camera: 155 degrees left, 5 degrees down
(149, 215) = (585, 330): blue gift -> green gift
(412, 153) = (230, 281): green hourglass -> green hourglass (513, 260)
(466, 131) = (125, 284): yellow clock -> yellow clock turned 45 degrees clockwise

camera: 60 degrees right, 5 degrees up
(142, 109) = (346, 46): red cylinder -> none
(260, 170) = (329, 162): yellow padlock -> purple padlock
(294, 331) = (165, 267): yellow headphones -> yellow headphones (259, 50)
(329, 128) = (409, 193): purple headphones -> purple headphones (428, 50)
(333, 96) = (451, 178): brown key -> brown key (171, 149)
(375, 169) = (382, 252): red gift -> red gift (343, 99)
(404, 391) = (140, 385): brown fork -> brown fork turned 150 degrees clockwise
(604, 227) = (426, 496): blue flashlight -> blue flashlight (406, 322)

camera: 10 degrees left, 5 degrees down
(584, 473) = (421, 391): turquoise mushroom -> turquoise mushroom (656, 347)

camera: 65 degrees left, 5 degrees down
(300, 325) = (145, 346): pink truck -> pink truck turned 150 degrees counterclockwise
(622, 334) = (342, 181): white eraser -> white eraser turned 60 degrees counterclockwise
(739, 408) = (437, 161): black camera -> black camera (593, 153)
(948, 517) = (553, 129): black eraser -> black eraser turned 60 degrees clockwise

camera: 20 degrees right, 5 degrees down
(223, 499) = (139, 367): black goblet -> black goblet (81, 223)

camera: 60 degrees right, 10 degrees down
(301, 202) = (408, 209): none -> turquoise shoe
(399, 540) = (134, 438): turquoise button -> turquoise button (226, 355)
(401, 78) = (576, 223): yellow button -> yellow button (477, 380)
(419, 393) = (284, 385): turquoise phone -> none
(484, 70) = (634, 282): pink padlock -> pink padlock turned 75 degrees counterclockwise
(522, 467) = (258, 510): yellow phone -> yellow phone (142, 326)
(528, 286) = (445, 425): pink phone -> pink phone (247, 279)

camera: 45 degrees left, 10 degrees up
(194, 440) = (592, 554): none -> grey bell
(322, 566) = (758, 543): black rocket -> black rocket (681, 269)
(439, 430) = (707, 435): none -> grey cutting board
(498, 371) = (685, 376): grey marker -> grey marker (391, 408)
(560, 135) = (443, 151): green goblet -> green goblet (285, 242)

————

Your output should be an exact copy of every line from the one containing "(419, 393) = (284, 385): turquoise" through the end of the records.

(419, 393) = (284, 385): turquoise phone -> none
(484, 70) = (634, 282): pink padlock -> pink padlock turned 75 degrees counterclockwise
(522, 467) = (258, 510): yellow phone -> yellow phone (142, 326)
(528, 286) = (445, 425): pink phone -> pink phone (247, 279)

camera: 45 degrees left, 10 degrees up
(194, 440) = (592, 554): none -> grey bell
(322, 566) = (758, 543): black rocket -> black rocket (681, 269)
(439, 430) = (707, 435): none -> grey cutting board
(498, 371) = (685, 376): grey marker -> grey marker (391, 408)
(560, 135) = (443, 151): green goblet -> green goblet (285, 242)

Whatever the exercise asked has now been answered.